__Material for this task__:
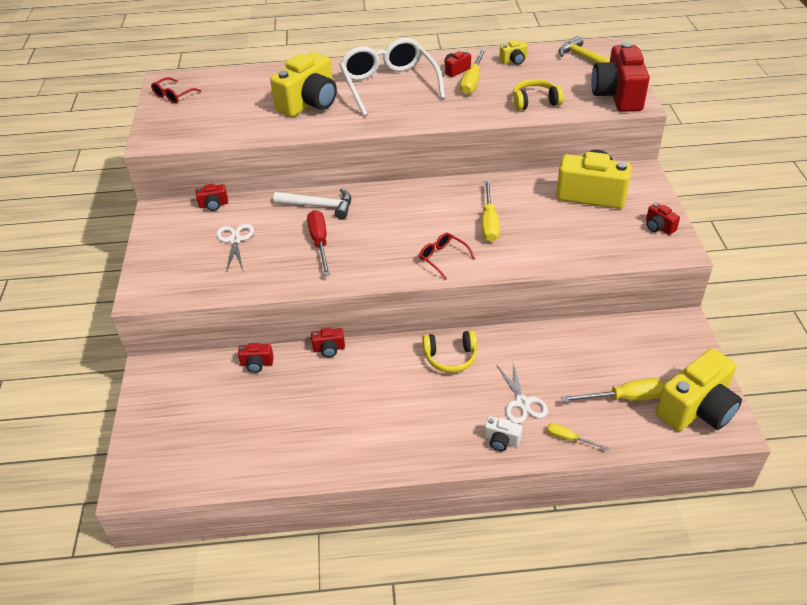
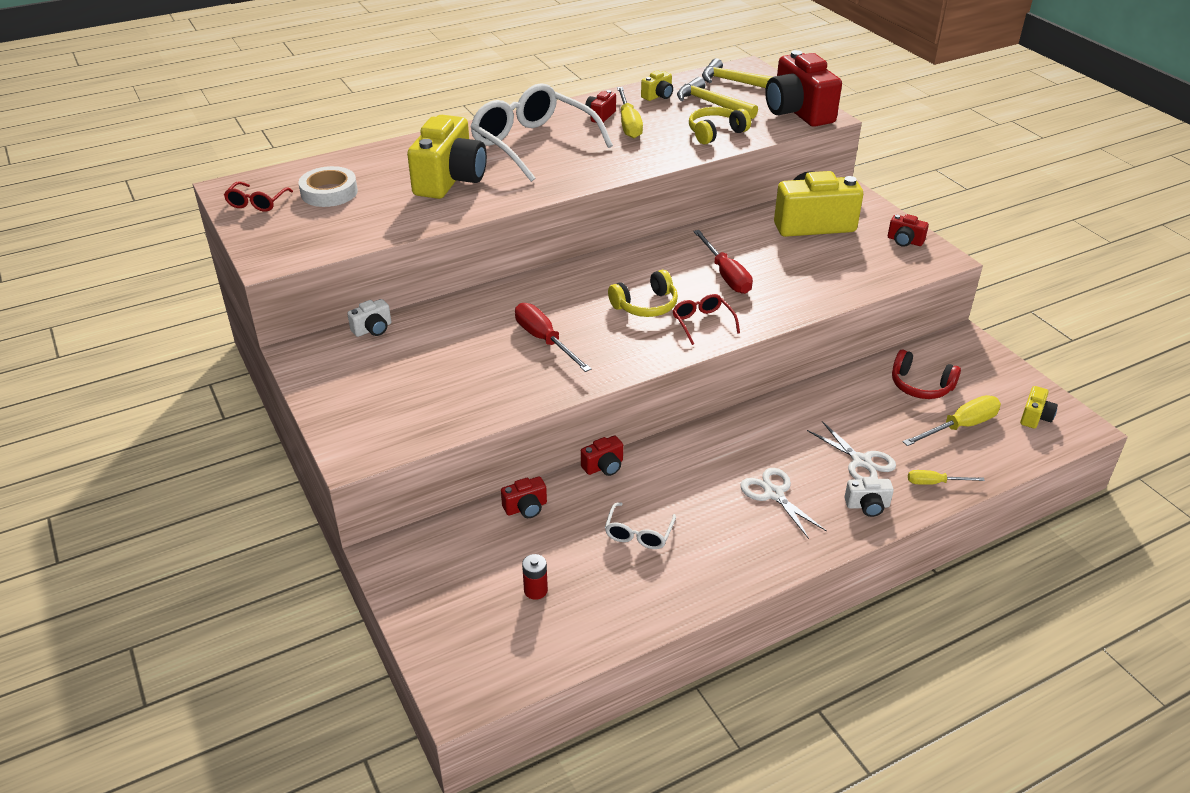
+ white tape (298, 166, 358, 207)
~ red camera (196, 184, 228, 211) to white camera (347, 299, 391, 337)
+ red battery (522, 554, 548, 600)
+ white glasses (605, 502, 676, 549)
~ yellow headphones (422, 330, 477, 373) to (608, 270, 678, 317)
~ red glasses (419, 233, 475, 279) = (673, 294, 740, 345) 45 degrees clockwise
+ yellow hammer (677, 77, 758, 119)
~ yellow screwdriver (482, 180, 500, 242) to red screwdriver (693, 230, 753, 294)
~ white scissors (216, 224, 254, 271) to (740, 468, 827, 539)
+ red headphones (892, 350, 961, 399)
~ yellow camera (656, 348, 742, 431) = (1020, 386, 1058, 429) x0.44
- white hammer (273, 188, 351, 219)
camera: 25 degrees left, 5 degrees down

__About this exercise__:
Leave out the pictures and output everything else in the records exactly.

__Answer area__:
+ white tape (298, 166, 358, 207)
~ red camera (196, 184, 228, 211) to white camera (347, 299, 391, 337)
+ red battery (522, 554, 548, 600)
+ white glasses (605, 502, 676, 549)
~ yellow headphones (422, 330, 477, 373) to (608, 270, 678, 317)
~ red glasses (419, 233, 475, 279) = (673, 294, 740, 345) 45 degrees clockwise
+ yellow hammer (677, 77, 758, 119)
~ yellow screwdriver (482, 180, 500, 242) to red screwdriver (693, 230, 753, 294)
~ white scissors (216, 224, 254, 271) to (740, 468, 827, 539)
+ red headphones (892, 350, 961, 399)
~ yellow camera (656, 348, 742, 431) = (1020, 386, 1058, 429) x0.44
- white hammer (273, 188, 351, 219)
camera: 25 degrees left, 5 degrees down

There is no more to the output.